[Before-and-after object lists]

——

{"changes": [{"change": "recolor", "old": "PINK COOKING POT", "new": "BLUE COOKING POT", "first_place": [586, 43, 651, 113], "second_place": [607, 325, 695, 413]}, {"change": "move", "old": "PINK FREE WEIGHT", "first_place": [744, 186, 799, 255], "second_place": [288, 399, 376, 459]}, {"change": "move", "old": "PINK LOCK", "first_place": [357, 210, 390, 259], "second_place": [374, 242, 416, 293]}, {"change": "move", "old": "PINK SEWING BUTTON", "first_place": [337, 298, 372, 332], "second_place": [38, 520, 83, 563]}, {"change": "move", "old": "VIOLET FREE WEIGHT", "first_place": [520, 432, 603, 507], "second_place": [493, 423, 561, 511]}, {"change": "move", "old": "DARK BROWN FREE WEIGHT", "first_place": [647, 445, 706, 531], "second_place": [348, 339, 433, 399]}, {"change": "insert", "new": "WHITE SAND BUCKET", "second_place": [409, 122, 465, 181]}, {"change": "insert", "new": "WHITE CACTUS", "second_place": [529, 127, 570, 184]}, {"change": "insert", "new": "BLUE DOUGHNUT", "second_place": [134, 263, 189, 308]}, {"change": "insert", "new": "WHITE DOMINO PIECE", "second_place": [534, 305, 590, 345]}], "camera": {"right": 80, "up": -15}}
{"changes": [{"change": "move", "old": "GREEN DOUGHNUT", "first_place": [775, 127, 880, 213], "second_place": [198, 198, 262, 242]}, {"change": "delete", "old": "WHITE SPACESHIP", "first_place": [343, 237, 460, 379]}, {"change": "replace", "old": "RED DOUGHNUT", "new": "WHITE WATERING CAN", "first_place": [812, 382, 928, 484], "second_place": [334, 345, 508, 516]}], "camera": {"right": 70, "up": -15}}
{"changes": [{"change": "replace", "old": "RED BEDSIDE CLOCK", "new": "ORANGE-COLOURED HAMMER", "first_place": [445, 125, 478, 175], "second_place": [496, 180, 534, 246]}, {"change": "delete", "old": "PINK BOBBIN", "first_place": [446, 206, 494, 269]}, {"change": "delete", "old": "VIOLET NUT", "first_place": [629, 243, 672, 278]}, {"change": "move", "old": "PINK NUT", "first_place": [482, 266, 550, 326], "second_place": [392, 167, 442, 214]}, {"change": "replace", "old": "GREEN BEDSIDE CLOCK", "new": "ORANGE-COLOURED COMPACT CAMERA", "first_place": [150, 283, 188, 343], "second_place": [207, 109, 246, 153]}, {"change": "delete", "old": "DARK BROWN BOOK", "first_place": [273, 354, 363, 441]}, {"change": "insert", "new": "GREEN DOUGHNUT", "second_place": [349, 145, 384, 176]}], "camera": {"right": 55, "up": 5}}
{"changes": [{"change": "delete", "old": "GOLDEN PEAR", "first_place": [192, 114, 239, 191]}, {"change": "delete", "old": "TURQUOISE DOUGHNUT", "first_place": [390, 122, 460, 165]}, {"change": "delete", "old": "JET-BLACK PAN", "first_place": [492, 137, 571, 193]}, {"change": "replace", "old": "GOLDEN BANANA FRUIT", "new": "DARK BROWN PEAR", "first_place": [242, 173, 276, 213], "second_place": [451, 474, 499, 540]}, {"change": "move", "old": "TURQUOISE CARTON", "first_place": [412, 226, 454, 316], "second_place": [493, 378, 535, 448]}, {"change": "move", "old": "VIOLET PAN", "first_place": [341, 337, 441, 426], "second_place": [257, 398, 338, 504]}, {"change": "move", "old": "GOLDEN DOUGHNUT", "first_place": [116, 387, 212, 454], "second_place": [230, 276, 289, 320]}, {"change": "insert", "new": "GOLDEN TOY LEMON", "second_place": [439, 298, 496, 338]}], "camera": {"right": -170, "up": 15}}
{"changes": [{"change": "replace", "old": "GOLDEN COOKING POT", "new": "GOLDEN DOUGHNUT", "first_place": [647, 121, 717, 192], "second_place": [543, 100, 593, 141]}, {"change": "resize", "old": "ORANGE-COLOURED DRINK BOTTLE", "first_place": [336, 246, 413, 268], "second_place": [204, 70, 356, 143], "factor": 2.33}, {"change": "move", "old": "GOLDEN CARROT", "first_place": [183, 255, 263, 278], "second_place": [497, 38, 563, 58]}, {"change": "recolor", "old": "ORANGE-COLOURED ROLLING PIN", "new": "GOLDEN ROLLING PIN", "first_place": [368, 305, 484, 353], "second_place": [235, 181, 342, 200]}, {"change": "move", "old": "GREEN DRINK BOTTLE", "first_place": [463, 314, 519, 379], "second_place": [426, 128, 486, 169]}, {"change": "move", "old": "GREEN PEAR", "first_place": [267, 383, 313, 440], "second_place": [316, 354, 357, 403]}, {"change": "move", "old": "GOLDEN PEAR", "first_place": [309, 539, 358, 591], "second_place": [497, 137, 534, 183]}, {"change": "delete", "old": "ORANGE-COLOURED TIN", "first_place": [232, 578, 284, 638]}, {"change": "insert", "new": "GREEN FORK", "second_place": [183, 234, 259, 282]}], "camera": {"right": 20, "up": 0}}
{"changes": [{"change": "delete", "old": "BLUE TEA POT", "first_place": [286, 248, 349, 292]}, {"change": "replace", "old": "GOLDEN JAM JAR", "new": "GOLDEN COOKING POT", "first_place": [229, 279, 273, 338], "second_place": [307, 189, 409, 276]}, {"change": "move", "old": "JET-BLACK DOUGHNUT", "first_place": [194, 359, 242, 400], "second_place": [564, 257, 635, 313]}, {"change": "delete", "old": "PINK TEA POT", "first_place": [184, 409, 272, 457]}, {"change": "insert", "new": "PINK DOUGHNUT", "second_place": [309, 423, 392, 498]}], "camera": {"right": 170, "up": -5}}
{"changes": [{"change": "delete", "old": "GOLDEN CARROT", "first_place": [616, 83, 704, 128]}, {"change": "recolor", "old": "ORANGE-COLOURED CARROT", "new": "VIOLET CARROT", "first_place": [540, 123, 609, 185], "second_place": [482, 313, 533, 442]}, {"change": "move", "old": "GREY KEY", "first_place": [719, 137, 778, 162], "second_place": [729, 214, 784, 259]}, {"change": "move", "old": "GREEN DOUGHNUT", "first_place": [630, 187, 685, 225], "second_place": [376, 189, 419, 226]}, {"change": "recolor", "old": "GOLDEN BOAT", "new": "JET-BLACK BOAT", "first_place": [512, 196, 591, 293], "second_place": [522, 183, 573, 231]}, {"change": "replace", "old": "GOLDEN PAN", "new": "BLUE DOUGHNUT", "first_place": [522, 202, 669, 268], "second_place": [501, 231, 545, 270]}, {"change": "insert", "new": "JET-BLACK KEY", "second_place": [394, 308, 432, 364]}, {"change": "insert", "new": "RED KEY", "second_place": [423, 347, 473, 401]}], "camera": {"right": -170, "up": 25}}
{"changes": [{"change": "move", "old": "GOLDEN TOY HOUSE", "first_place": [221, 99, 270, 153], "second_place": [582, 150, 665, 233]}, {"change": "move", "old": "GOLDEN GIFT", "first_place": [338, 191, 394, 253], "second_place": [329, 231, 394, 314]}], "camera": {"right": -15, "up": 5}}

——

> _Prompt_:
Write out the data a second time, exactly the same.

> _Answer section_:
{"changes": [{"change": "recolor", "old": "PINK COOKING POT", "new": "BLUE COOKING POT", "first_place": [586, 43, 651, 113], "second_place": [607, 325, 695, 413]}, {"change": "move", "old": "PINK FREE WEIGHT", "first_place": [744, 186, 799, 255], "second_place": [288, 399, 376, 459]}, {"change": "move", "old": "PINK LOCK", "first_place": [357, 210, 390, 259], "second_place": [374, 242, 416, 293]}, {"change": "move", "old": "PINK SEWING BUTTON", "first_place": [337, 298, 372, 332], "second_place": [38, 520, 83, 563]}, {"change": "move", "old": "VIOLET FREE WEIGHT", "first_place": [520, 432, 603, 507], "second_place": [493, 423, 561, 511]}, {"change": "move", "old": "DARK BROWN FREE WEIGHT", "first_place": [647, 445, 706, 531], "second_place": [348, 339, 433, 399]}, {"change": "insert", "new": "WHITE SAND BUCKET", "second_place": [409, 122, 465, 181]}, {"change": "insert", "new": "WHITE CACTUS", "second_place": [529, 127, 570, 184]}, {"change": "insert", "new": "BLUE DOUGHNUT", "second_place": [134, 263, 189, 308]}, {"change": "insert", "new": "WHITE DOMINO PIECE", "second_place": [534, 305, 590, 345]}], "camera": {"right": 80, "up": -15}}
{"changes": [{"change": "move", "old": "GREEN DOUGHNUT", "first_place": [775, 127, 880, 213], "second_place": [198, 198, 262, 242]}, {"change": "delete", "old": "WHITE SPACESHIP", "first_place": [343, 237, 460, 379]}, {"change": "replace", "old": "RED DOUGHNUT", "new": "WHITE WATERING CAN", "first_place": [812, 382, 928, 484], "second_place": [334, 345, 508, 516]}], "camera": {"right": 70, "up": -15}}
{"changes": [{"change": "replace", "old": "RED BEDSIDE CLOCK", "new": "ORANGE-COLOURED HAMMER", "first_place": [445, 125, 478, 175], "second_place": [496, 180, 534, 246]}, {"change": "delete", "old": "PINK BOBBIN", "first_place": [446, 206, 494, 269]}, {"change": "delete", "old": "VIOLET NUT", "first_place": [629, 243, 672, 278]}, {"change": "move", "old": "PINK NUT", "first_place": [482, 266, 550, 326], "second_place": [392, 167, 442, 214]}, {"change": "replace", "old": "GREEN BEDSIDE CLOCK", "new": "ORANGE-COLOURED COMPACT CAMERA", "first_place": [150, 283, 188, 343], "second_place": [207, 109, 246, 153]}, {"change": "delete", "old": "DARK BROWN BOOK", "first_place": [273, 354, 363, 441]}, {"change": "insert", "new": "GREEN DOUGHNUT", "second_place": [349, 145, 384, 176]}], "camera": {"right": 55, "up": 5}}
{"changes": [{"change": "delete", "old": "GOLDEN PEAR", "first_place": [192, 114, 239, 191]}, {"change": "delete", "old": "TURQUOISE DOUGHNUT", "first_place": [390, 122, 460, 165]}, {"change": "delete", "old": "JET-BLACK PAN", "first_place": [492, 137, 571, 193]}, {"change": "replace", "old": "GOLDEN BANANA FRUIT", "new": "DARK BROWN PEAR", "first_place": [242, 173, 276, 213], "second_place": [451, 474, 499, 540]}, {"change": "move", "old": "TURQUOISE CARTON", "first_place": [412, 226, 454, 316], "second_place": [493, 378, 535, 448]}, {"change": "move", "old": "VIOLET PAN", "first_place": [341, 337, 441, 426], "second_place": [257, 398, 338, 504]}, {"change": "move", "old": "GOLDEN DOUGHNUT", "first_place": [116, 387, 212, 454], "second_place": [230, 276, 289, 320]}, {"change": "insert", "new": "GOLDEN TOY LEMON", "second_place": [439, 298, 496, 338]}], "camera": {"right": -170, "up": 15}}
{"changes": [{"change": "replace", "old": "GOLDEN COOKING POT", "new": "GOLDEN DOUGHNUT", "first_place": [647, 121, 717, 192], "second_place": [543, 100, 593, 141]}, {"change": "resize", "old": "ORANGE-COLOURED DRINK BOTTLE", "first_place": [336, 246, 413, 268], "second_place": [204, 70, 356, 143], "factor": 2.33}, {"change": "move", "old": "GOLDEN CARROT", "first_place": [183, 255, 263, 278], "second_place": [497, 38, 563, 58]}, {"change": "recolor", "old": "ORANGE-COLOURED ROLLING PIN", "new": "GOLDEN ROLLING PIN", "first_place": [368, 305, 484, 353], "second_place": [235, 181, 342, 200]}, {"change": "move", "old": "GREEN DRINK BOTTLE", "first_place": [463, 314, 519, 379], "second_place": [426, 128, 486, 169]}, {"change": "move", "old": "GREEN PEAR", "first_place": [267, 383, 313, 440], "second_place": [316, 354, 357, 403]}, {"change": "move", "old": "GOLDEN PEAR", "first_place": [309, 539, 358, 591], "second_place": [497, 137, 534, 183]}, {"change": "delete", "old": "ORANGE-COLOURED TIN", "first_place": [232, 578, 284, 638]}, {"change": "insert", "new": "GREEN FORK", "second_place": [183, 234, 259, 282]}], "camera": {"right": 20, "up": 0}}
{"changes": [{"change": "delete", "old": "BLUE TEA POT", "first_place": [286, 248, 349, 292]}, {"change": "replace", "old": "GOLDEN JAM JAR", "new": "GOLDEN COOKING POT", "first_place": [229, 279, 273, 338], "second_place": [307, 189, 409, 276]}, {"change": "move", "old": "JET-BLACK DOUGHNUT", "first_place": [194, 359, 242, 400], "second_place": [564, 257, 635, 313]}, {"change": "delete", "old": "PINK TEA POT", "first_place": [184, 409, 272, 457]}, {"change": "insert", "new": "PINK DOUGHNUT", "second_place": [309, 423, 392, 498]}], "camera": {"right": 170, "up": -5}}
{"changes": [{"change": "delete", "old": "GOLDEN CARROT", "first_place": [616, 83, 704, 128]}, {"change": "recolor", "old": "ORANGE-COLOURED CARROT", "new": "VIOLET CARROT", "first_place": [540, 123, 609, 185], "second_place": [482, 313, 533, 442]}, {"change": "move", "old": "GREY KEY", "first_place": [719, 137, 778, 162], "second_place": [729, 214, 784, 259]}, {"change": "move", "old": "GREEN DOUGHNUT", "first_place": [630, 187, 685, 225], "second_place": [376, 189, 419, 226]}, {"change": "recolor", "old": "GOLDEN BOAT", "new": "JET-BLACK BOAT", "first_place": [512, 196, 591, 293], "second_place": [522, 183, 573, 231]}, {"change": "replace", "old": "GOLDEN PAN", "new": "BLUE DOUGHNUT", "first_place": [522, 202, 669, 268], "second_place": [501, 231, 545, 270]}, {"change": "insert", "new": "JET-BLACK KEY", "second_place": [394, 308, 432, 364]}, {"change": "insert", "new": "RED KEY", "second_place": [423, 347, 473, 401]}], "camera": {"right": -170, "up": 25}}
{"changes": [{"change": "move", "old": "GOLDEN TOY HOUSE", "first_place": [221, 99, 270, 153], "second_place": [582, 150, 665, 233]}, {"change": "move", "old": "GOLDEN GIFT", "first_place": [338, 191, 394, 253], "second_place": [329, 231, 394, 314]}], "camera": {"right": -15, "up": 5}}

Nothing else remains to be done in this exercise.